PROBLEM DESCRIPTION >> Look through the material below and copy exactly the lines from the line with "(669, 284) = (353, 185): yellow" to the line with "(931, 547) = (544, 384): none -> pink marker", those two lines included.

· · · ·

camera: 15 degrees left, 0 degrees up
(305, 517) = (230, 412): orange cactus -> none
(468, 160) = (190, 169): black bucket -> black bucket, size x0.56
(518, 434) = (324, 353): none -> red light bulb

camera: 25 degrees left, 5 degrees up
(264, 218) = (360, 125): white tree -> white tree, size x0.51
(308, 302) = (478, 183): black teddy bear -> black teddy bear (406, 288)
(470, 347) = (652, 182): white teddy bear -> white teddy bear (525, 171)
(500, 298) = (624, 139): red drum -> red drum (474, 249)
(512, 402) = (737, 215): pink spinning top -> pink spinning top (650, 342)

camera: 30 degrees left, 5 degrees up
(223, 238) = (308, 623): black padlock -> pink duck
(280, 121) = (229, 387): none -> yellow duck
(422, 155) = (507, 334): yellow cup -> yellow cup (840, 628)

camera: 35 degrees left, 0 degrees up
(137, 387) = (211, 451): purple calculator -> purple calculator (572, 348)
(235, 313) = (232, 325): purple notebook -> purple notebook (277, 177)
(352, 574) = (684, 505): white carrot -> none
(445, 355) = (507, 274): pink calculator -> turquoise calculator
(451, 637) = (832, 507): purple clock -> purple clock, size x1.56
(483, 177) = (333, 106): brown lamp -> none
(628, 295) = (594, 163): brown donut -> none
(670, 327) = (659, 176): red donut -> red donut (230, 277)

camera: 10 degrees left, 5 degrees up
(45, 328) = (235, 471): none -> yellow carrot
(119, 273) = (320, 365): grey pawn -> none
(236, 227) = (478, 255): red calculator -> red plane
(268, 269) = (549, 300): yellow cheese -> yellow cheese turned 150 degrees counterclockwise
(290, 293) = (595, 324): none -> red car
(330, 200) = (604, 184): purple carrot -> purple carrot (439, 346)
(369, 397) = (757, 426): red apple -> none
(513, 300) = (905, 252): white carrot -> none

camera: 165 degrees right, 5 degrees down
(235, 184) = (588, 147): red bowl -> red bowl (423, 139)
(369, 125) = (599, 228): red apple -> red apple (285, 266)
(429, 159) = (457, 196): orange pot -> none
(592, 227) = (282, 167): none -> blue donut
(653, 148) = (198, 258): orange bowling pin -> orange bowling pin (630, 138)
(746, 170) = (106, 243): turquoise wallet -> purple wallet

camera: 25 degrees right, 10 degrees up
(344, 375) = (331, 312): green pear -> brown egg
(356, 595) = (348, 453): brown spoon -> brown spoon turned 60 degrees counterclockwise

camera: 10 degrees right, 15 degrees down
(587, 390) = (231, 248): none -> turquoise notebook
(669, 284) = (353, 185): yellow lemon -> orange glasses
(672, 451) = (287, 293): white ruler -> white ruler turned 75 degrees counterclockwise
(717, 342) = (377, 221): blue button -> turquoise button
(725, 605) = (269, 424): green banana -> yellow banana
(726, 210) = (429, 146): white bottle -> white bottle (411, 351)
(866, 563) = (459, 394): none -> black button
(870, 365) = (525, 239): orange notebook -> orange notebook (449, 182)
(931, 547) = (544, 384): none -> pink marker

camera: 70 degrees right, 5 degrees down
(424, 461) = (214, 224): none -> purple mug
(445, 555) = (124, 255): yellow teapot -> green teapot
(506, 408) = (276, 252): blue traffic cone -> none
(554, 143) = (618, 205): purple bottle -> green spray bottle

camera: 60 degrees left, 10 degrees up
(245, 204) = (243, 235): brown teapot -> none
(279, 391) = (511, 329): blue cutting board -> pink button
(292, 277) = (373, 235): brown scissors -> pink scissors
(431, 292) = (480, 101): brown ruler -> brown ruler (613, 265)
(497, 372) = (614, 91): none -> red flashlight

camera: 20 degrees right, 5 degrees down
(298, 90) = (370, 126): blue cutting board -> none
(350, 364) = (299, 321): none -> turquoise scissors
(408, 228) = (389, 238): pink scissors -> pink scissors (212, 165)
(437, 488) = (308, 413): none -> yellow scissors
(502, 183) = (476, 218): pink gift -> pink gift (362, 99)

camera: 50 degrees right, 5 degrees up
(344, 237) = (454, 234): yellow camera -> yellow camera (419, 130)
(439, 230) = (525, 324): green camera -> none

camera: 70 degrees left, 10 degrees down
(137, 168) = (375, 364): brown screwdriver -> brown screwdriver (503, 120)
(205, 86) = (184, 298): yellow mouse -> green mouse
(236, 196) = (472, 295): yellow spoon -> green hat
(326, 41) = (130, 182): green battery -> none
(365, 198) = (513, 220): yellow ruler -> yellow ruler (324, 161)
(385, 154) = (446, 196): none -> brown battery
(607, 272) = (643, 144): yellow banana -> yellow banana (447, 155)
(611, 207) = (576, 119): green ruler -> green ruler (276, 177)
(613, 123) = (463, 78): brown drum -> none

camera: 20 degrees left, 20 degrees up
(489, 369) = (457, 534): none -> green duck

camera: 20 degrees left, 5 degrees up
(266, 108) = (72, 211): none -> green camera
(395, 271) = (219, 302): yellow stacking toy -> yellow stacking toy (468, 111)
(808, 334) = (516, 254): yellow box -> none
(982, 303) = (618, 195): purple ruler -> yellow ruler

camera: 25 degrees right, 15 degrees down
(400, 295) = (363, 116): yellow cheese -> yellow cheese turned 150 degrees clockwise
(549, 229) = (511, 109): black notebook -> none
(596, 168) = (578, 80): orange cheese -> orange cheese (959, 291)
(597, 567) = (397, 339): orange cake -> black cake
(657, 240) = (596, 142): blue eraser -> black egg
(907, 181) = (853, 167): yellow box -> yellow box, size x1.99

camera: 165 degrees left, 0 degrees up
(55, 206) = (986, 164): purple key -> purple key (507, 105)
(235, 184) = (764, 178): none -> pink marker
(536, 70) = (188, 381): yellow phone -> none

· · · ·

SOLUTION TO THE EXERCISE >>
(669, 284) = (353, 185): yellow lemon -> orange glasses
(672, 451) = (287, 293): white ruler -> white ruler turned 75 degrees counterclockwise
(717, 342) = (377, 221): blue button -> turquoise button
(725, 605) = (269, 424): green banana -> yellow banana
(726, 210) = (429, 146): white bottle -> white bottle (411, 351)
(866, 563) = (459, 394): none -> black button
(870, 365) = (525, 239): orange notebook -> orange notebook (449, 182)
(931, 547) = (544, 384): none -> pink marker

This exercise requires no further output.